Available data:
▽

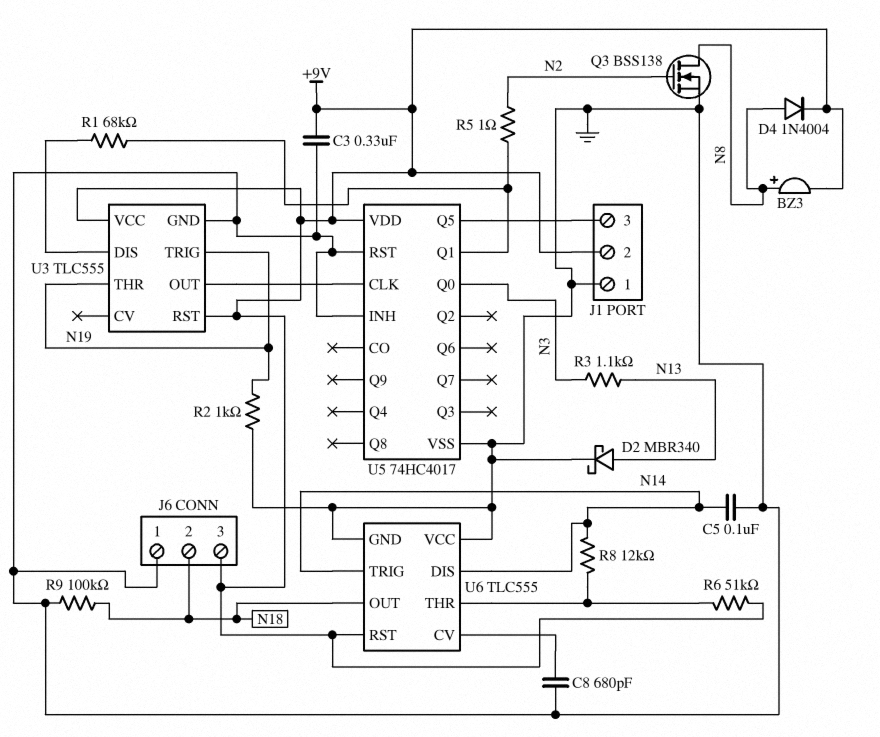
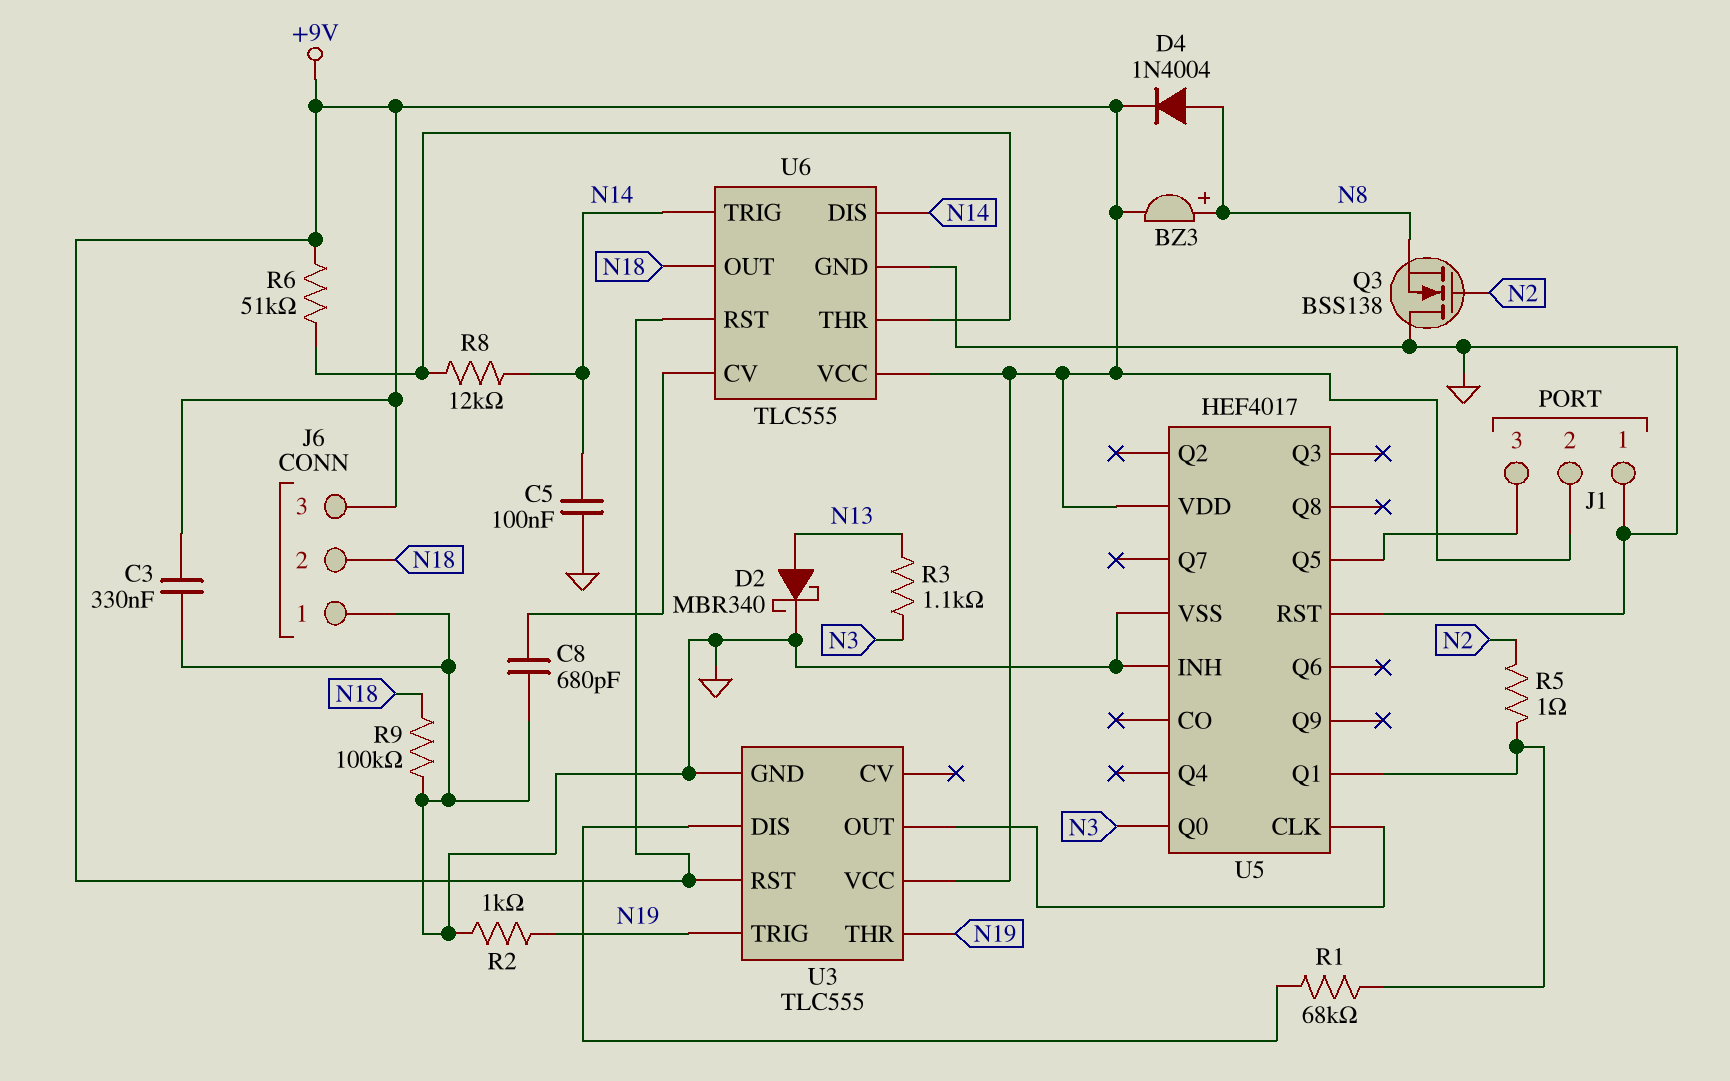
Q3: NMOS BSS138 (G N2, D N8, S GND) -> NMOS BSS138 (G N2, D GND, S N8)
U5: 74HC4017 -> HEF4017
U6 pin VCC: GND -> +9V

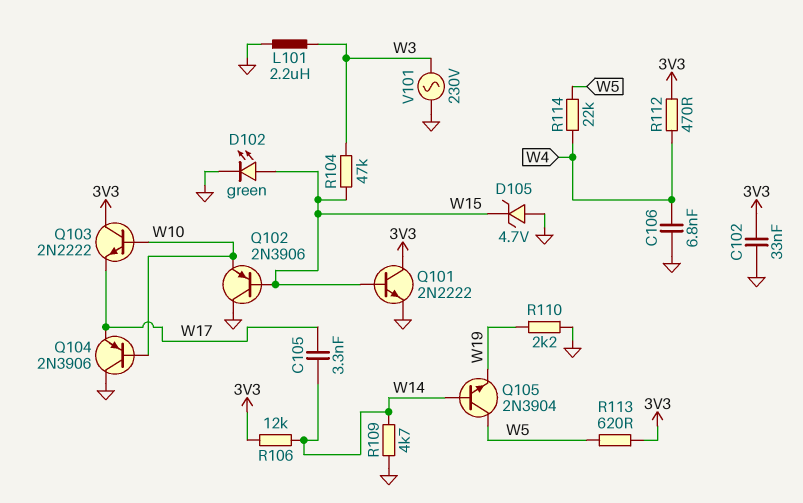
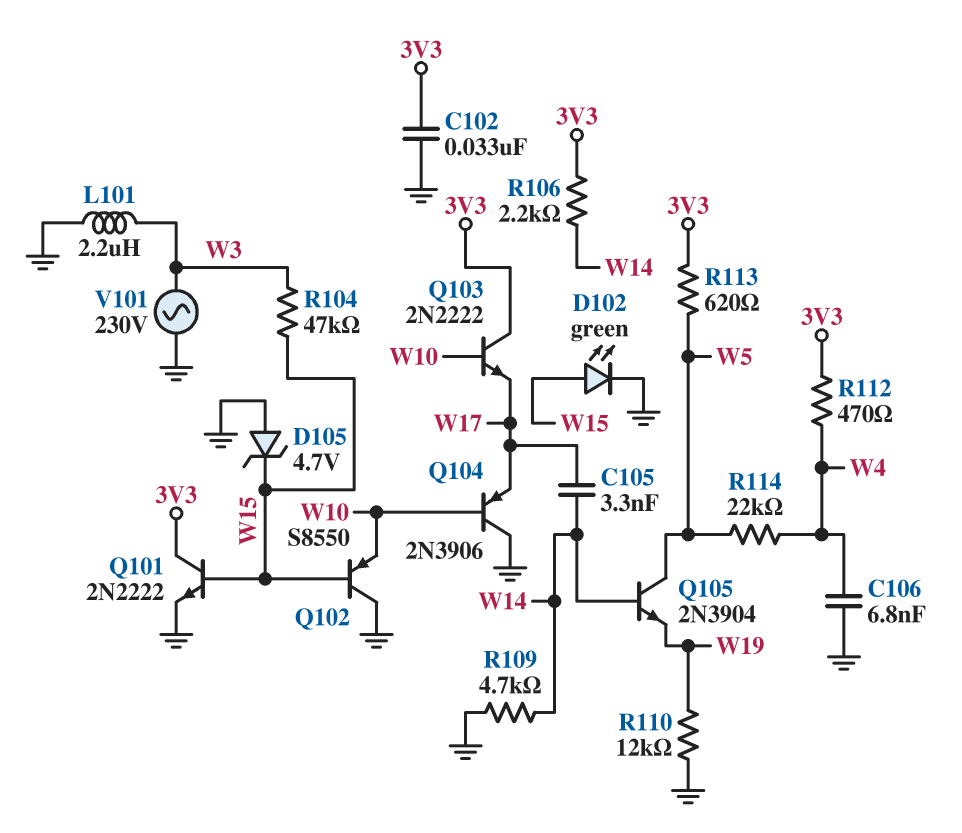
Q102: PNP 2N3906 (B W15, C GND, E W10) -> PNP S8550 (B W15, C GND, E W10)
R106: 12k (3V3, W14) -> 2.2k (3V3, W14)
R110: 2.2k (GND, W19) -> 12k (GND, W19)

△

Exercise goal:
Would you return the records exactly as written, minus any image?

Output below:
Q3: NMOS BSS138 (G N2, D N8, S GND) -> NMOS BSS138 (G N2, D GND, S N8)
U5: 74HC4017 -> HEF4017
U6 pin VCC: GND -> +9V

Q102: PNP 2N3906 (B W15, C GND, E W10) -> PNP S8550 (B W15, C GND, E W10)
R106: 12k (3V3, W14) -> 2.2k (3V3, W14)
R110: 2.2k (GND, W19) -> 12k (GND, W19)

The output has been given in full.